#### [What you should do]
"TP201: test point (Y17) -> none" appears in one line of the records below. Output that line and each one after it, exactly, through the last line.

Itemized modification records

============

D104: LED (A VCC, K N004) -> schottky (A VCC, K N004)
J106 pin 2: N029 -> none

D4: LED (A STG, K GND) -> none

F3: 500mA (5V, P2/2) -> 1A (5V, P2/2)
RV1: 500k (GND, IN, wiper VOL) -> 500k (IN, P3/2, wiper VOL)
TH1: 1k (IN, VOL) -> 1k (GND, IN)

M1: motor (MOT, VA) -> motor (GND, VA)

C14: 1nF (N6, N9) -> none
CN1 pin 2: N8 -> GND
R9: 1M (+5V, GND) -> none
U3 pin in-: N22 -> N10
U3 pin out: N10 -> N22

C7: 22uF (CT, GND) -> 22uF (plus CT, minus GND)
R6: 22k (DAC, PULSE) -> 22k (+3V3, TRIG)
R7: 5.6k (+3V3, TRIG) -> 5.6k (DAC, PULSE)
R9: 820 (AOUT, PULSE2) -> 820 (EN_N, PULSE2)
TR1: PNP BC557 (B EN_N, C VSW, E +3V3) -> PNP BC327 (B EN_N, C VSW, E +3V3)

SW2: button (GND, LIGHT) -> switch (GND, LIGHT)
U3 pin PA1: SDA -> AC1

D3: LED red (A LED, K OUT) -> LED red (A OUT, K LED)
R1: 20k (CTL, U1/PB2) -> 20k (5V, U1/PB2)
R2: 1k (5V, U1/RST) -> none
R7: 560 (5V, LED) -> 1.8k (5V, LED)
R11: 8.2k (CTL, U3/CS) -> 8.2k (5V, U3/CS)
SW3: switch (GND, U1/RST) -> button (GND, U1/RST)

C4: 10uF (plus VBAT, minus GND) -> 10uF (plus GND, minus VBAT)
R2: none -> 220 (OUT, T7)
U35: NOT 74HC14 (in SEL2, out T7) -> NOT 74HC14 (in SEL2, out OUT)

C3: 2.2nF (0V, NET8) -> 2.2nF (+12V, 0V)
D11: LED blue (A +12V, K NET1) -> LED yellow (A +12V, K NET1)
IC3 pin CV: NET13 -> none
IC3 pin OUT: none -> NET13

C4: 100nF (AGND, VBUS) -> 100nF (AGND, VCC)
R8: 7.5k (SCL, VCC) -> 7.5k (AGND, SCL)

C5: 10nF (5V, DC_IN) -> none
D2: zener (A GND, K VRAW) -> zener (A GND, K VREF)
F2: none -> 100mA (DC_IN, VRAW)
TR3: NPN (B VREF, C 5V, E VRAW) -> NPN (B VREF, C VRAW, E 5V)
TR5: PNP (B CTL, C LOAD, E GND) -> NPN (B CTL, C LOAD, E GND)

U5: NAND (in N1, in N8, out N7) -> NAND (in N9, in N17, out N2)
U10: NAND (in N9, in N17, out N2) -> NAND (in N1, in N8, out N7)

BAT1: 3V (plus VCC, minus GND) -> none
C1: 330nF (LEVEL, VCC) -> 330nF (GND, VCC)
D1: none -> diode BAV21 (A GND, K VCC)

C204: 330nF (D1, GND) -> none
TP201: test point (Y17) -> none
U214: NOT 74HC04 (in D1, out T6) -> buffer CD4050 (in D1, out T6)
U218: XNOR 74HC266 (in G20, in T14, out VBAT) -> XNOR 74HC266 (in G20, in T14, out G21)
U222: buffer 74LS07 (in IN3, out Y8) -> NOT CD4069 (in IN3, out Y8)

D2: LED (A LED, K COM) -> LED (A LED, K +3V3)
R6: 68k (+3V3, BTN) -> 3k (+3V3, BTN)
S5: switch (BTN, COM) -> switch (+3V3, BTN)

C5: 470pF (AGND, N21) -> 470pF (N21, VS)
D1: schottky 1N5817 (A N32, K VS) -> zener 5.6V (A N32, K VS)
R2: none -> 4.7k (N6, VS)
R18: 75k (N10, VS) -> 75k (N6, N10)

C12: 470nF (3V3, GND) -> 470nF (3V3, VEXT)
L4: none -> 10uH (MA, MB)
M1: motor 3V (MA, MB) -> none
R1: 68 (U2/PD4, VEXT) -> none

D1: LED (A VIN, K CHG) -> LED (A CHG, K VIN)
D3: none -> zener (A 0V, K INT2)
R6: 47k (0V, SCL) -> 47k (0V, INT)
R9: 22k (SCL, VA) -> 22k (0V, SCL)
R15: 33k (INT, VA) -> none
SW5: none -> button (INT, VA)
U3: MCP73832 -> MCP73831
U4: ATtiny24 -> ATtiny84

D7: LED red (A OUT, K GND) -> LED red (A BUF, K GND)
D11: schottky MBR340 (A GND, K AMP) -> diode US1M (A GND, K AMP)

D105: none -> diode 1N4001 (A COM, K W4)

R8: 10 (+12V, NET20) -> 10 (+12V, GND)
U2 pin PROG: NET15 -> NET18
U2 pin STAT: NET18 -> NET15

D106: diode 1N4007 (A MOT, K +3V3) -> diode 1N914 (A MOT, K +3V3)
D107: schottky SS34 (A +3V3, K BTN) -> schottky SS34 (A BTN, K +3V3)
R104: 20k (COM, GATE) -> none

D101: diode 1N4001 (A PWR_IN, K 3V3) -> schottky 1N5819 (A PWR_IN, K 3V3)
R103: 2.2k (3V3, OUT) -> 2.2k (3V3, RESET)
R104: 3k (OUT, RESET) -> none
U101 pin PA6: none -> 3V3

============

#### [Task response]
TP201: test point (Y17) -> none
U214: NOT 74HC04 (in D1, out T6) -> buffer CD4050 (in D1, out T6)
U218: XNOR 74HC266 (in G20, in T14, out VBAT) -> XNOR 74HC266 (in G20, in T14, out G21)
U222: buffer 74LS07 (in IN3, out Y8) -> NOT CD4069 (in IN3, out Y8)

D2: LED (A LED, K COM) -> LED (A LED, K +3V3)
R6: 68k (+3V3, BTN) -> 3k (+3V3, BTN)
S5: switch (BTN, COM) -> switch (+3V3, BTN)

C5: 470pF (AGND, N21) -> 470pF (N21, VS)
D1: schottky 1N5817 (A N32, K VS) -> zener 5.6V (A N32, K VS)
R2: none -> 4.7k (N6, VS)
R18: 75k (N10, VS) -> 75k (N6, N10)

C12: 470nF (3V3, GND) -> 470nF (3V3, VEXT)
L4: none -> 10uH (MA, MB)
M1: motor 3V (MA, MB) -> none
R1: 68 (U2/PD4, VEXT) -> none

D1: LED (A VIN, K CHG) -> LED (A CHG, K VIN)
D3: none -> zener (A 0V, K INT2)
R6: 47k (0V, SCL) -> 47k (0V, INT)
R9: 22k (SCL, VA) -> 22k (0V, SCL)
R15: 33k (INT, VA) -> none
SW5: none -> button (INT, VA)
U3: MCP73832 -> MCP73831
U4: ATtiny24 -> ATtiny84

D7: LED red (A OUT, K GND) -> LED red (A BUF, K GND)
D11: schottky MBR340 (A GND, K AMP) -> diode US1M (A GND, K AMP)

D105: none -> diode 1N4001 (A COM, K W4)

R8: 10 (+12V, NET20) -> 10 (+12V, GND)
U2 pin PROG: NET15 -> NET18
U2 pin STAT: NET18 -> NET15

D106: diode 1N4007 (A MOT, K +3V3) -> diode 1N914 (A MOT, K +3V3)
D107: schottky SS34 (A +3V3, K BTN) -> schottky SS34 (A BTN, K +3V3)
R104: 20k (COM, GATE) -> none

D101: diode 1N4001 (A PWR_IN, K 3V3) -> schottky 1N5819 (A PWR_IN, K 3V3)
R103: 2.2k (3V3, OUT) -> 2.2k (3V3, RESET)
R104: 3k (OUT, RESET) -> none
U101 pin PA6: none -> 3V3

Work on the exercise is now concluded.